Brief ▸
Although the entries contain pictures, copy only their text, exactly as written.

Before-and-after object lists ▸
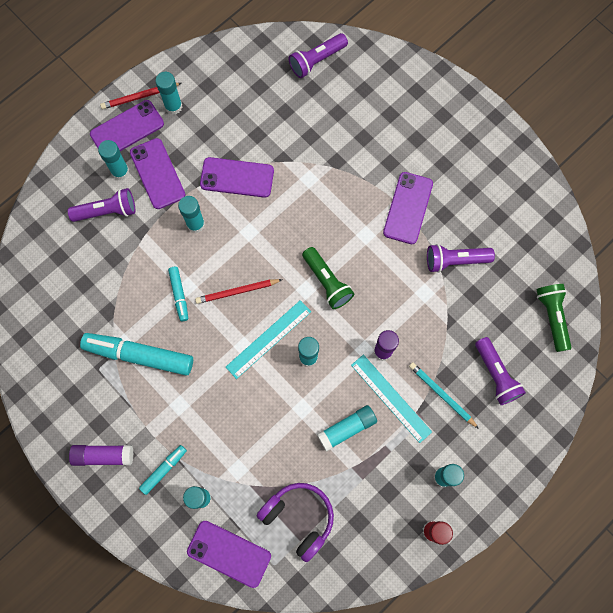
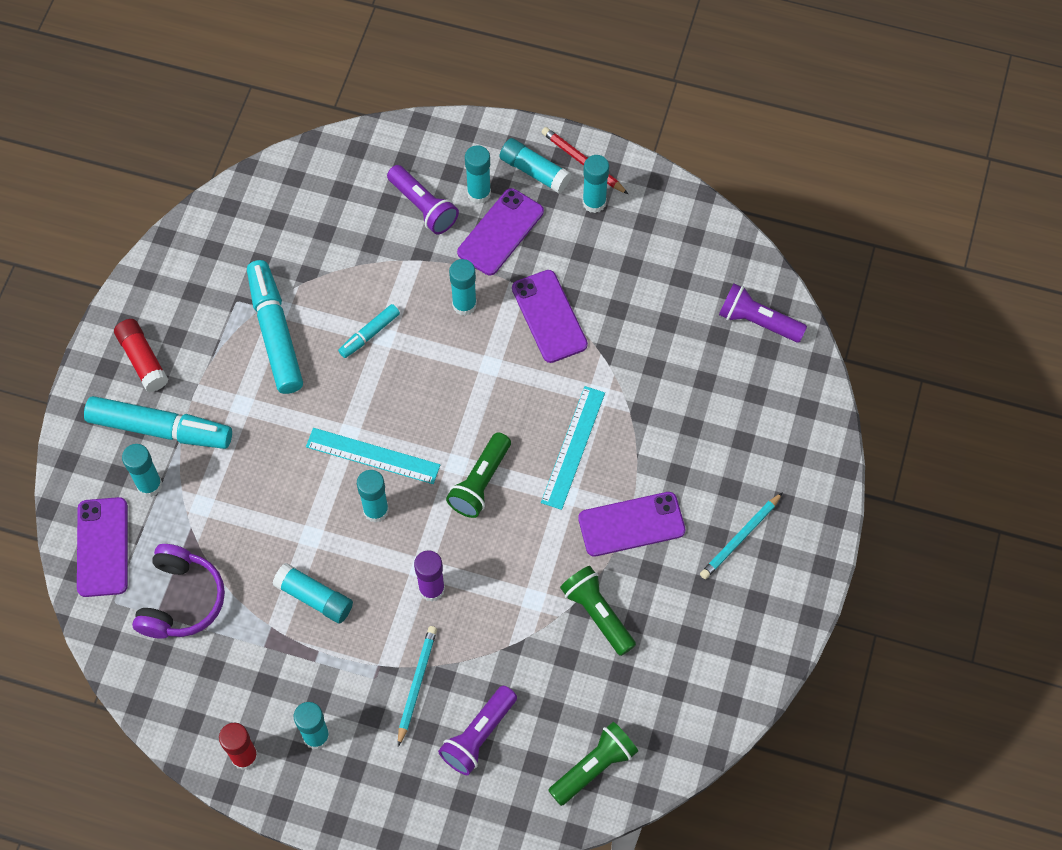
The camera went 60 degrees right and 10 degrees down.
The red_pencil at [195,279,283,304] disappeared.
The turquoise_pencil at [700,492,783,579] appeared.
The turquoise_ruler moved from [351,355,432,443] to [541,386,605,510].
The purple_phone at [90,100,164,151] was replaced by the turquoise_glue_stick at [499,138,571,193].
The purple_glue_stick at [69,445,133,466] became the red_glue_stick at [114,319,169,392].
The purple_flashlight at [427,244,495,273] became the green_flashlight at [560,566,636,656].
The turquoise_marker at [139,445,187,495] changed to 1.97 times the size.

Written response ▸
The camera went 60 degrees right and 10 degrees down.
The red_pencil at [195,279,283,304] disappeared.
The turquoise_pencil at [700,492,783,579] appeared.
The turquoise_ruler moved from [351,355,432,443] to [541,386,605,510].
The purple_phone at [90,100,164,151] was replaced by the turquoise_glue_stick at [499,138,571,193].
The purple_glue_stick at [69,445,133,466] became the red_glue_stick at [114,319,169,392].
The purple_flashlight at [427,244,495,273] became the green_flashlight at [560,566,636,656].
The turquoise_marker at [139,445,187,495] changed to 1.97 times the size.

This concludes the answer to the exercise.